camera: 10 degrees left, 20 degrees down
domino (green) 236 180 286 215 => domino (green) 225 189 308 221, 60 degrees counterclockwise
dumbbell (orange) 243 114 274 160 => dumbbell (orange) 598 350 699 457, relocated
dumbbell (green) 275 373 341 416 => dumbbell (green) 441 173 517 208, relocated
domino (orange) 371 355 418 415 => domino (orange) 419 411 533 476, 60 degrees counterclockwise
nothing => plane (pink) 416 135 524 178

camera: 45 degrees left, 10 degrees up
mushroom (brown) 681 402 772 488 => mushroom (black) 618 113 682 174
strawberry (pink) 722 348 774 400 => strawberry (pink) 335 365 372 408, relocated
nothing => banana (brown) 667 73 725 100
++++++++
TASK DETAILS:
Scan the listing for the string "dumbbell". Copy each line that has it.

ANSWER SECTION:
dumbbell (orange) 243 114 274 160 => dumbbell (orange) 598 350 699 457, relocated
dumbbell (green) 275 373 341 416 => dumbbell (green) 441 173 517 208, relocated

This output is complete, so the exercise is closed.